= Entries shown =
_ _ _

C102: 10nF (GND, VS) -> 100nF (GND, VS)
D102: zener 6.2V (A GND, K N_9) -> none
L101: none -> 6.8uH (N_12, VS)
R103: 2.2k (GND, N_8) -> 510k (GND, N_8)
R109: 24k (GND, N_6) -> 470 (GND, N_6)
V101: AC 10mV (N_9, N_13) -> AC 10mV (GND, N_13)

_ _ _

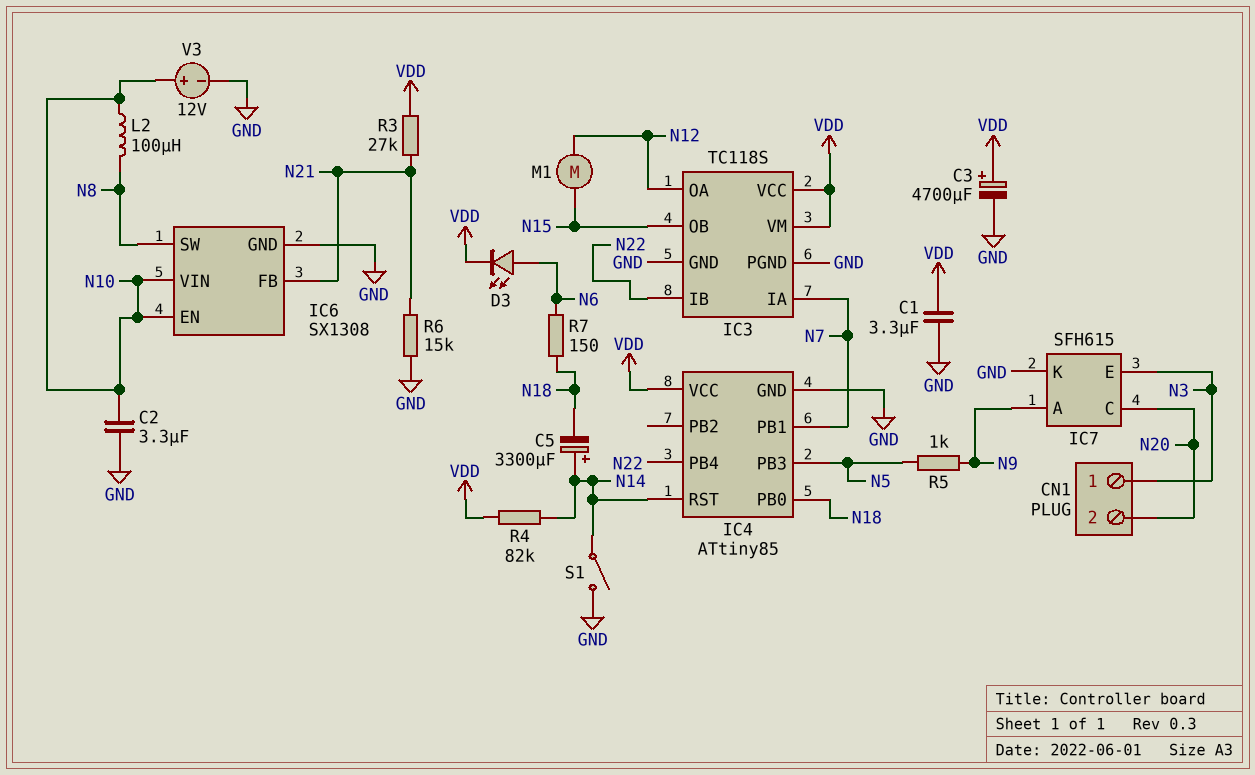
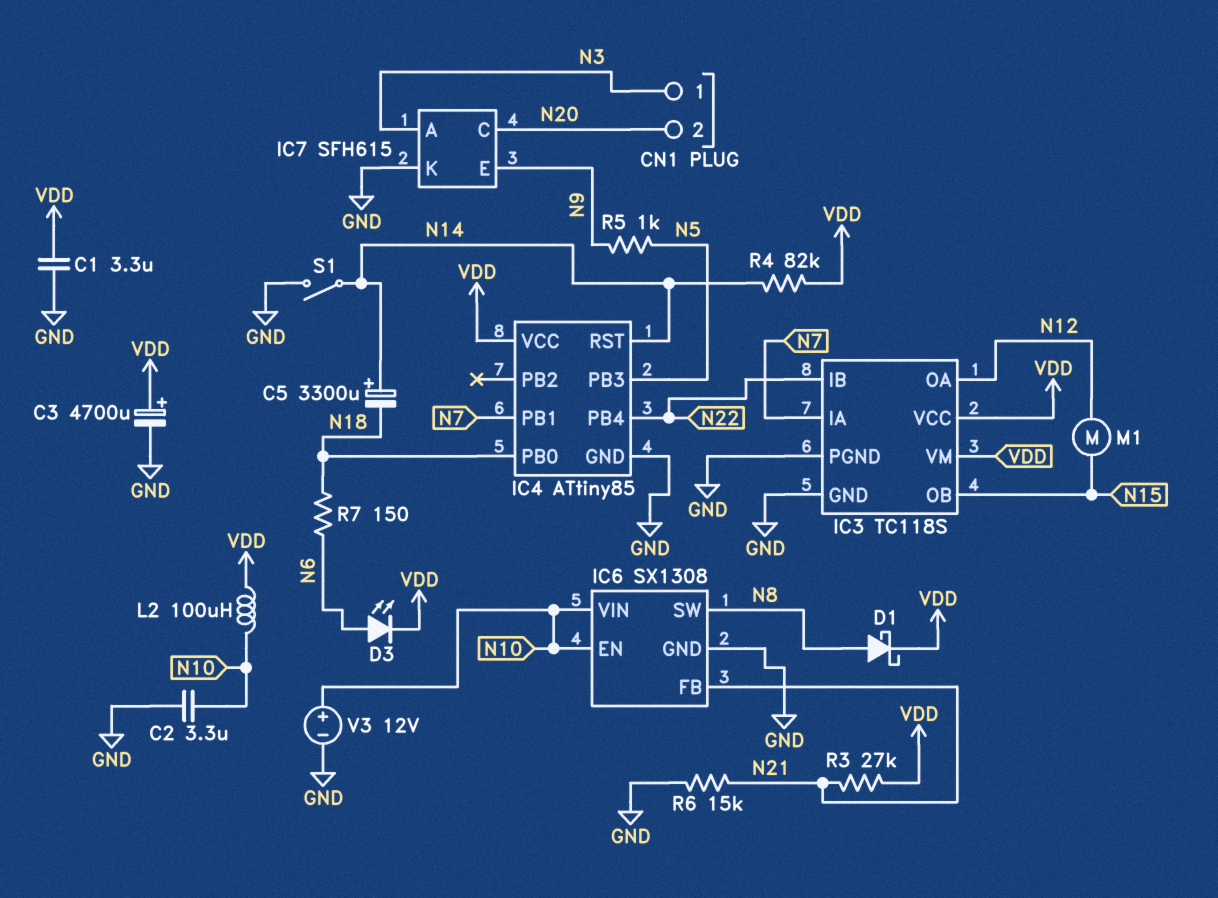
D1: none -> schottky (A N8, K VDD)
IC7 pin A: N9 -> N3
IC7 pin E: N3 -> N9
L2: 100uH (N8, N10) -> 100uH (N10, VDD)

_ _ _

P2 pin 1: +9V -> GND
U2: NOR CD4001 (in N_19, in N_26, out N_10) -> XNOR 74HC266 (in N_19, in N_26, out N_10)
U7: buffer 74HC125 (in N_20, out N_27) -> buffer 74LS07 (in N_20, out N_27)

_ _ _

= Aim of the task =
Your answer should be the lines above from the one containing "C102: 10nF (GND, VS) -> 100nF (GND, VS)" through the one containing "V101: AC 10mV", copied exactly and with both ends kept.

= Exercise solution =
C102: 10nF (GND, VS) -> 100nF (GND, VS)
D102: zener 6.2V (A GND, K N_9) -> none
L101: none -> 6.8uH (N_12, VS)
R103: 2.2k (GND, N_8) -> 510k (GND, N_8)
R109: 24k (GND, N_6) -> 470 (GND, N_6)
V101: AC 10mV (N_9, N_13) -> AC 10mV (GND, N_13)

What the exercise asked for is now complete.